In the records below, find the line holding "zefevun (white) (451,277,492,320)"; copy it and every line after it to the end, omitting all images.
::: DATA SHOWN :::
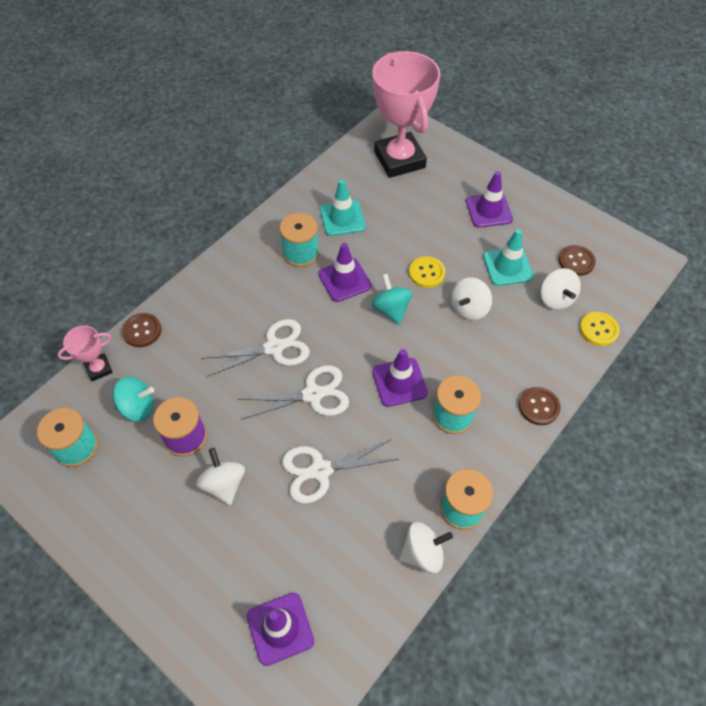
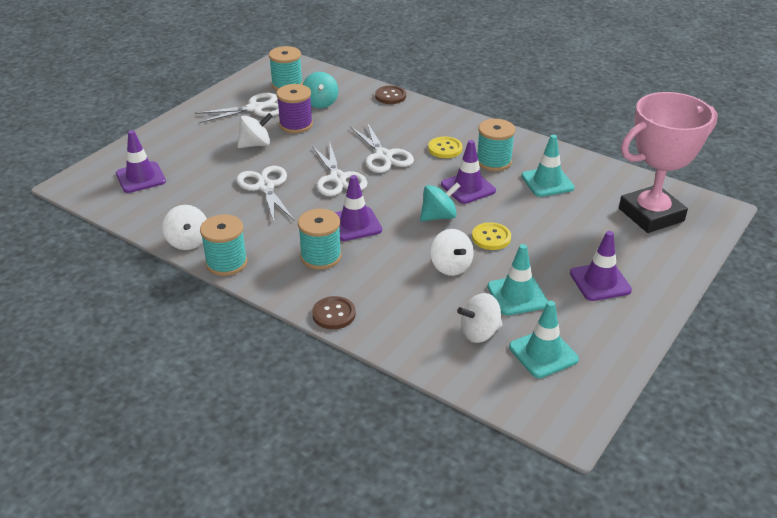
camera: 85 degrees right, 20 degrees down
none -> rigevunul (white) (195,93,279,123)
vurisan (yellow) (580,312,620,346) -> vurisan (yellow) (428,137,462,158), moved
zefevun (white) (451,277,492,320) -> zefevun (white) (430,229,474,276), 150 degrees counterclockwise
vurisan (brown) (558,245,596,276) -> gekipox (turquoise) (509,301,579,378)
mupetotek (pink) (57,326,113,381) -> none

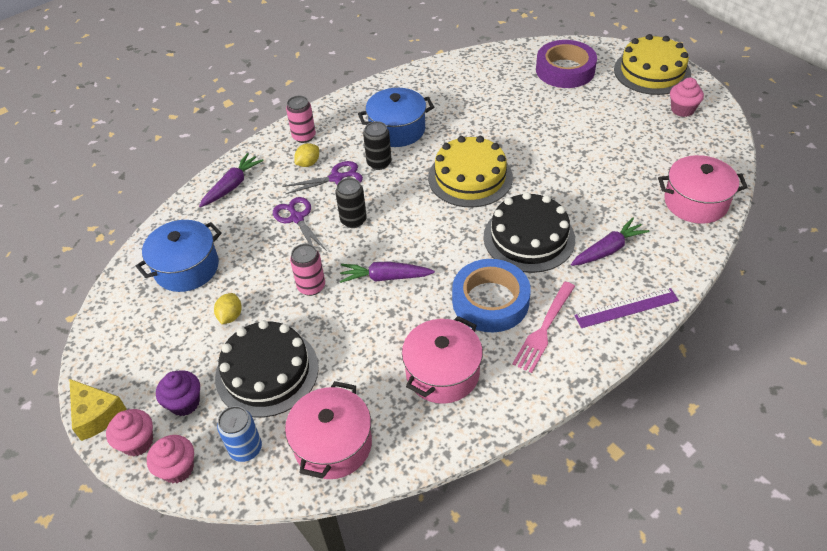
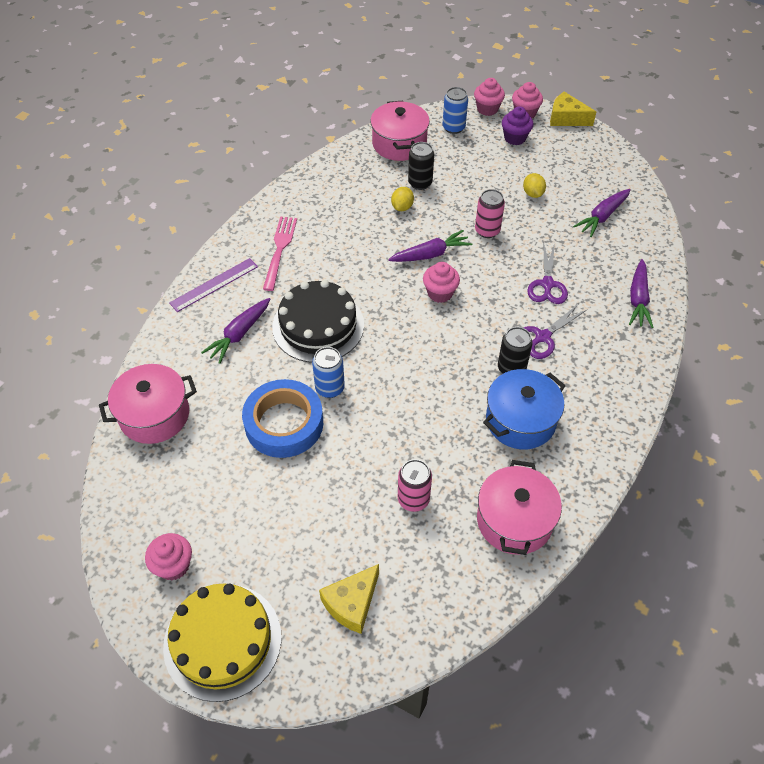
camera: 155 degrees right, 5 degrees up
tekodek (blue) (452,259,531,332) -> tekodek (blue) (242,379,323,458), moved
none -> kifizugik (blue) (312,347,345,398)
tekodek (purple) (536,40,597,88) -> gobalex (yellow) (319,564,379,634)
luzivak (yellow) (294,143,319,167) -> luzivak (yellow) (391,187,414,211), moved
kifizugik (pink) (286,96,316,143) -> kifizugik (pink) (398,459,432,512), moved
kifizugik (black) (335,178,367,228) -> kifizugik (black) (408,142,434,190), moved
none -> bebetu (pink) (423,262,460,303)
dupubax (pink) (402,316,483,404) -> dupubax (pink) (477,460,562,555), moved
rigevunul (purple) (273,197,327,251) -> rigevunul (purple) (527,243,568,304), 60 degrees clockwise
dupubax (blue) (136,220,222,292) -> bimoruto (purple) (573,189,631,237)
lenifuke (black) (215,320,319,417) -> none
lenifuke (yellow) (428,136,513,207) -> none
:::
*EXERCISE SOLUTION*:
zefevun (white) (451,277,492,320) -> zefevun (white) (430,229,474,276), 150 degrees counterclockwise
vurisan (brown) (558,245,596,276) -> gekipox (turquoise) (509,301,579,378)
mupetotek (pink) (57,326,113,381) -> none

camera: 155 degrees right, 5 degrees up
tekodek (blue) (452,259,531,332) -> tekodek (blue) (242,379,323,458), moved
none -> kifizugik (blue) (312,347,345,398)
tekodek (purple) (536,40,597,88) -> gobalex (yellow) (319,564,379,634)
luzivak (yellow) (294,143,319,167) -> luzivak (yellow) (391,187,414,211), moved
kifizugik (pink) (286,96,316,143) -> kifizugik (pink) (398,459,432,512), moved
kifizugik (black) (335,178,367,228) -> kifizugik (black) (408,142,434,190), moved
none -> bebetu (pink) (423,262,460,303)
dupubax (pink) (402,316,483,404) -> dupubax (pink) (477,460,562,555), moved
rigevunul (purple) (273,197,327,251) -> rigevunul (purple) (527,243,568,304), 60 degrees clockwise
dupubax (blue) (136,220,222,292) -> bimoruto (purple) (573,189,631,237)
lenifuke (black) (215,320,319,417) -> none
lenifuke (yellow) (428,136,513,207) -> none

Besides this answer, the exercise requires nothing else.